:: Problem requirements ::
Look below for the line containing "black cross: (275, 211)" and the line containing "pink circle: (88, 17) -> (48, 14), moved"; repeat exactly those two lines and all lines between them, and nothing else.

[Start of section]

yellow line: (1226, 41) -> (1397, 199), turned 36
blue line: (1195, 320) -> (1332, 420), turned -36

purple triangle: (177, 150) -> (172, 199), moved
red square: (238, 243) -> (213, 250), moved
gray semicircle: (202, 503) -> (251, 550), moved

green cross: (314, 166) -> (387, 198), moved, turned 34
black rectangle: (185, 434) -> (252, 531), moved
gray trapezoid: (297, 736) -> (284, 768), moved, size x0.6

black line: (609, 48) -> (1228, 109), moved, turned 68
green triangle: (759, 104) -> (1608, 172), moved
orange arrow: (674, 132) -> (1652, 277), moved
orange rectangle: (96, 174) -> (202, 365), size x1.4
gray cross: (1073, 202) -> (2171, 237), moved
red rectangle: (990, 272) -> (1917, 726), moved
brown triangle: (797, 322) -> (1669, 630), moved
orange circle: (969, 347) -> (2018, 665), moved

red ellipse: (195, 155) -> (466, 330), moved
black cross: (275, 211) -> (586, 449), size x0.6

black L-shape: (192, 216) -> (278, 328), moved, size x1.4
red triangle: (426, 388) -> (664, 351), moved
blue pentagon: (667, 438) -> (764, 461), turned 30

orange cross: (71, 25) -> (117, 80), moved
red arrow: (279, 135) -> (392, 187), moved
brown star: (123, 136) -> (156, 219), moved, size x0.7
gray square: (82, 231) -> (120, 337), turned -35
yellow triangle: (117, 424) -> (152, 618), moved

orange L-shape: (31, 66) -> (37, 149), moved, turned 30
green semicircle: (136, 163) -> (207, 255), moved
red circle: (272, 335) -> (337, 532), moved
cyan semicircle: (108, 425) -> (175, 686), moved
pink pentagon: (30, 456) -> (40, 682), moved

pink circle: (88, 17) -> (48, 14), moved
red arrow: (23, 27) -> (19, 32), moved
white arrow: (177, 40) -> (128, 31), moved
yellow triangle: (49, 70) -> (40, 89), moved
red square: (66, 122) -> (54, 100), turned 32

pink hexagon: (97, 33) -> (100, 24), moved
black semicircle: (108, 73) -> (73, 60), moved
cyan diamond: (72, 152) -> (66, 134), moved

[End of section]

:: Solution for this task ::
black cross: (275, 211) -> (586, 449), size x0.6

black L-shape: (192, 216) -> (278, 328), moved, size x1.4
red triangle: (426, 388) -> (664, 351), moved
blue pentagon: (667, 438) -> (764, 461), turned 30

orange cross: (71, 25) -> (117, 80), moved
red arrow: (279, 135) -> (392, 187), moved
brown star: (123, 136) -> (156, 219), moved, size x0.7
gray square: (82, 231) -> (120, 337), turned -35
yellow triangle: (117, 424) -> (152, 618), moved

orange L-shape: (31, 66) -> (37, 149), moved, turned 30
green semicircle: (136, 163) -> (207, 255), moved
red circle: (272, 335) -> (337, 532), moved
cyan semicircle: (108, 425) -> (175, 686), moved
pink pentagon: (30, 456) -> (40, 682), moved

pink circle: (88, 17) -> (48, 14), moved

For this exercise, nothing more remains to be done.